%%

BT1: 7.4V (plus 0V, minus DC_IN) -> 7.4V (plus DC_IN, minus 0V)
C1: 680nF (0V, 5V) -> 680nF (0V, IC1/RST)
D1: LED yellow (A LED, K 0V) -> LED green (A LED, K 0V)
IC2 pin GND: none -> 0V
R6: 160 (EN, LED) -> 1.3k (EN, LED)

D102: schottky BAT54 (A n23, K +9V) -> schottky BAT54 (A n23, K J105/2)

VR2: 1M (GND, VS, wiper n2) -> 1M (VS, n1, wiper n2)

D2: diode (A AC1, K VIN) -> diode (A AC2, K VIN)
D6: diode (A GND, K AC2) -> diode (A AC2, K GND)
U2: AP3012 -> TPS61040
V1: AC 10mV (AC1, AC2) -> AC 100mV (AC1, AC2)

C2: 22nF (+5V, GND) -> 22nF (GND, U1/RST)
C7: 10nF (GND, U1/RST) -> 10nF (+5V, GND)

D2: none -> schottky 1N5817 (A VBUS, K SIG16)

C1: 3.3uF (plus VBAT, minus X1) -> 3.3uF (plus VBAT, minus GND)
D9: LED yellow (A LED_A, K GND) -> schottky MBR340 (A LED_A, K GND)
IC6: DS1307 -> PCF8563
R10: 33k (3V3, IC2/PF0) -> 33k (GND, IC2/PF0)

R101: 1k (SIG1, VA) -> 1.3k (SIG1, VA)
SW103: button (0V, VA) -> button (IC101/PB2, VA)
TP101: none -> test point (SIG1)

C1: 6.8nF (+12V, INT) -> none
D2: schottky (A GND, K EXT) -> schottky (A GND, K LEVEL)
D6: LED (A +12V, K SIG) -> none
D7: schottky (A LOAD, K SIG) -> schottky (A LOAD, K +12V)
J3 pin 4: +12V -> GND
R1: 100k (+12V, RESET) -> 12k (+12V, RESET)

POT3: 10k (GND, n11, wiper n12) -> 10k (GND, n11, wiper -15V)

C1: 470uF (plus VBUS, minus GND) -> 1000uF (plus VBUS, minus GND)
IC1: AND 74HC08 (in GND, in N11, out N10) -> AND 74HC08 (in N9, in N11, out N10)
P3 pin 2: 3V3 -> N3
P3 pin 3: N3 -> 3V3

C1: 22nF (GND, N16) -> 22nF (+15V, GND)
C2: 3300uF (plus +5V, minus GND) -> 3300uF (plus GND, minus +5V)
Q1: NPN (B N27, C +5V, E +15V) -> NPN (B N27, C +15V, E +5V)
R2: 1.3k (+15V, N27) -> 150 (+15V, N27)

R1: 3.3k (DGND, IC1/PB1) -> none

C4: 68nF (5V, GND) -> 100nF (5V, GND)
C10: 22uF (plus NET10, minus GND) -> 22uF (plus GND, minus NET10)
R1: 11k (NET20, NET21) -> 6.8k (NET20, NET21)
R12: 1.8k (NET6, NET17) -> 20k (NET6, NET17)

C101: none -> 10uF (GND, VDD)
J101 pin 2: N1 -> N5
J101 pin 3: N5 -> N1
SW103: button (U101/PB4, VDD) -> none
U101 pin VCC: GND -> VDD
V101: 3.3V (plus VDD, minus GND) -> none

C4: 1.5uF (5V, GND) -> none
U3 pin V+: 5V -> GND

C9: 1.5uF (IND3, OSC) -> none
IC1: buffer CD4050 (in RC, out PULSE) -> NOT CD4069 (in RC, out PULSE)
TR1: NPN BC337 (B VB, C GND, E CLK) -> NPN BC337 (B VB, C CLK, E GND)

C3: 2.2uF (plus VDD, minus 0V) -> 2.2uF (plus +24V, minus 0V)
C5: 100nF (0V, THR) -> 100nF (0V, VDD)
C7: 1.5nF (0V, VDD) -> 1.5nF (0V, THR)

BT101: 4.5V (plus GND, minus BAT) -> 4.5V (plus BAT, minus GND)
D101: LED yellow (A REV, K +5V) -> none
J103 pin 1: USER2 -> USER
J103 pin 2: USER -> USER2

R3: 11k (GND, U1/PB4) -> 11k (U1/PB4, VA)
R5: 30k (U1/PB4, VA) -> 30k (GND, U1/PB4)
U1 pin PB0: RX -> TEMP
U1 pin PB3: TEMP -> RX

%%

## Exercise
A complete, exact transcription of the records is needed.

## Exercise solution
BT1: 7.4V (plus 0V, minus DC_IN) -> 7.4V (plus DC_IN, minus 0V)
C1: 680nF (0V, 5V) -> 680nF (0V, IC1/RST)
D1: LED yellow (A LED, K 0V) -> LED green (A LED, K 0V)
IC2 pin GND: none -> 0V
R6: 160 (EN, LED) -> 1.3k (EN, LED)

D102: schottky BAT54 (A n23, K +9V) -> schottky BAT54 (A n23, K J105/2)

VR2: 1M (GND, VS, wiper n2) -> 1M (VS, n1, wiper n2)

D2: diode (A AC1, K VIN) -> diode (A AC2, K VIN)
D6: diode (A GND, K AC2) -> diode (A AC2, K GND)
U2: AP3012 -> TPS61040
V1: AC 10mV (AC1, AC2) -> AC 100mV (AC1, AC2)

C2: 22nF (+5V, GND) -> 22nF (GND, U1/RST)
C7: 10nF (GND, U1/RST) -> 10nF (+5V, GND)

D2: none -> schottky 1N5817 (A VBUS, K SIG16)

C1: 3.3uF (plus VBAT, minus X1) -> 3.3uF (plus VBAT, minus GND)
D9: LED yellow (A LED_A, K GND) -> schottky MBR340 (A LED_A, K GND)
IC6: DS1307 -> PCF8563
R10: 33k (3V3, IC2/PF0) -> 33k (GND, IC2/PF0)

R101: 1k (SIG1, VA) -> 1.3k (SIG1, VA)
SW103: button (0V, VA) -> button (IC101/PB2, VA)
TP101: none -> test point (SIG1)

C1: 6.8nF (+12V, INT) -> none
D2: schottky (A GND, K EXT) -> schottky (A GND, K LEVEL)
D6: LED (A +12V, K SIG) -> none
D7: schottky (A LOAD, K SIG) -> schottky (A LOAD, K +12V)
J3 pin 4: +12V -> GND
R1: 100k (+12V, RESET) -> 12k (+12V, RESET)

POT3: 10k (GND, n11, wiper n12) -> 10k (GND, n11, wiper -15V)

C1: 470uF (plus VBUS, minus GND) -> 1000uF (plus VBUS, minus GND)
IC1: AND 74HC08 (in GND, in N11, out N10) -> AND 74HC08 (in N9, in N11, out N10)
P3 pin 2: 3V3 -> N3
P3 pin 3: N3 -> 3V3

C1: 22nF (GND, N16) -> 22nF (+15V, GND)
C2: 3300uF (plus +5V, minus GND) -> 3300uF (plus GND, minus +5V)
Q1: NPN (B N27, C +5V, E +15V) -> NPN (B N27, C +15V, E +5V)
R2: 1.3k (+15V, N27) -> 150 (+15V, N27)

R1: 3.3k (DGND, IC1/PB1) -> none

C4: 68nF (5V, GND) -> 100nF (5V, GND)
C10: 22uF (plus NET10, minus GND) -> 22uF (plus GND, minus NET10)
R1: 11k (NET20, NET21) -> 6.8k (NET20, NET21)
R12: 1.8k (NET6, NET17) -> 20k (NET6, NET17)

C101: none -> 10uF (GND, VDD)
J101 pin 2: N1 -> N5
J101 pin 3: N5 -> N1
SW103: button (U101/PB4, VDD) -> none
U101 pin VCC: GND -> VDD
V101: 3.3V (plus VDD, minus GND) -> none

C4: 1.5uF (5V, GND) -> none
U3 pin V+: 5V -> GND

C9: 1.5uF (IND3, OSC) -> none
IC1: buffer CD4050 (in RC, out PULSE) -> NOT CD4069 (in RC, out PULSE)
TR1: NPN BC337 (B VB, C GND, E CLK) -> NPN BC337 (B VB, C CLK, E GND)

C3: 2.2uF (plus VDD, minus 0V) -> 2.2uF (plus +24V, minus 0V)
C5: 100nF (0V, THR) -> 100nF (0V, VDD)
C7: 1.5nF (0V, VDD) -> 1.5nF (0V, THR)

BT101: 4.5V (plus GND, minus BAT) -> 4.5V (plus BAT, minus GND)
D101: LED yellow (A REV, K +5V) -> none
J103 pin 1: USER2 -> USER
J103 pin 2: USER -> USER2

R3: 11k (GND, U1/PB4) -> 11k (U1/PB4, VA)
R5: 30k (U1/PB4, VA) -> 30k (GND, U1/PB4)
U1 pin PB0: RX -> TEMP
U1 pin PB3: TEMP -> RX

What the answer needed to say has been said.